Exercise details: Pictures do not belong in the copy. Output exactly the lines from the one containing "black pan [477,145,588,194]" to the end of the listing below.
━━ Listed records ━━
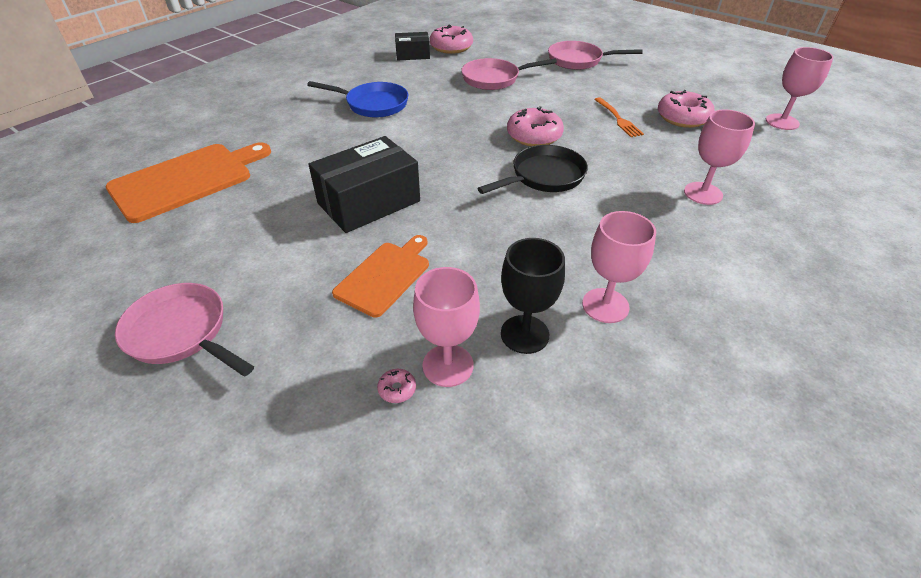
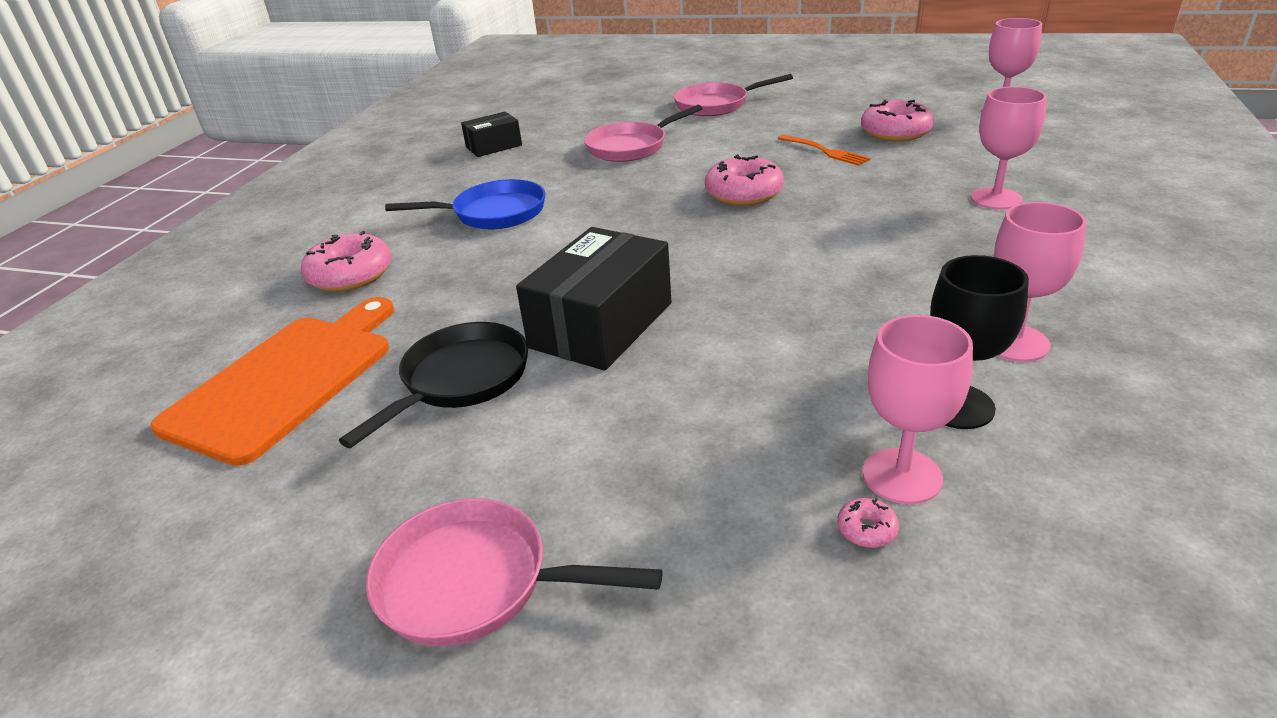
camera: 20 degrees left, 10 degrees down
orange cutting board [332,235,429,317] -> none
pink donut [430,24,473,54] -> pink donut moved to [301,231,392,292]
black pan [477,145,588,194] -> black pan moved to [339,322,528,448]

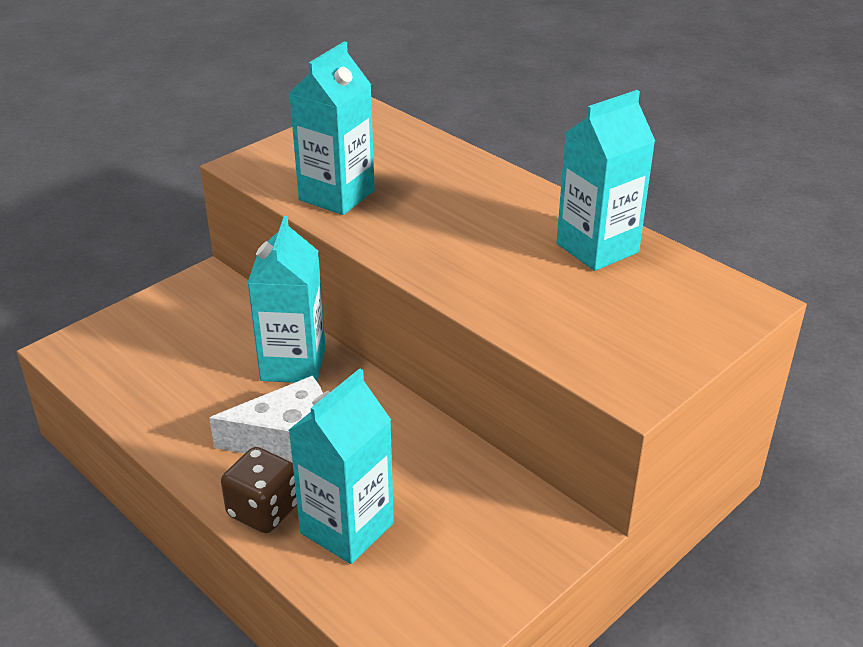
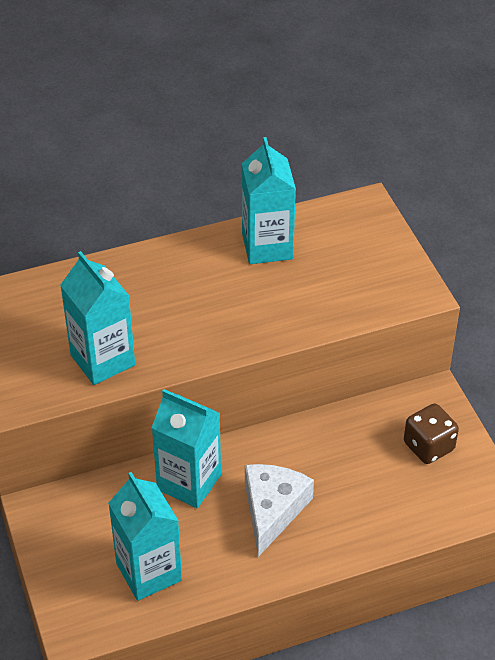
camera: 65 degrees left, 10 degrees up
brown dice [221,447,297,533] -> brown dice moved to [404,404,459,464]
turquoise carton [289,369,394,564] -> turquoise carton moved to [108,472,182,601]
━━━
Your solution:
black pan [477,145,588,194] -> black pan moved to [339,322,528,448]

camera: 65 degrees left, 10 degrees up
brown dice [221,447,297,533] -> brown dice moved to [404,404,459,464]
turquoise carton [289,369,394,564] -> turquoise carton moved to [108,472,182,601]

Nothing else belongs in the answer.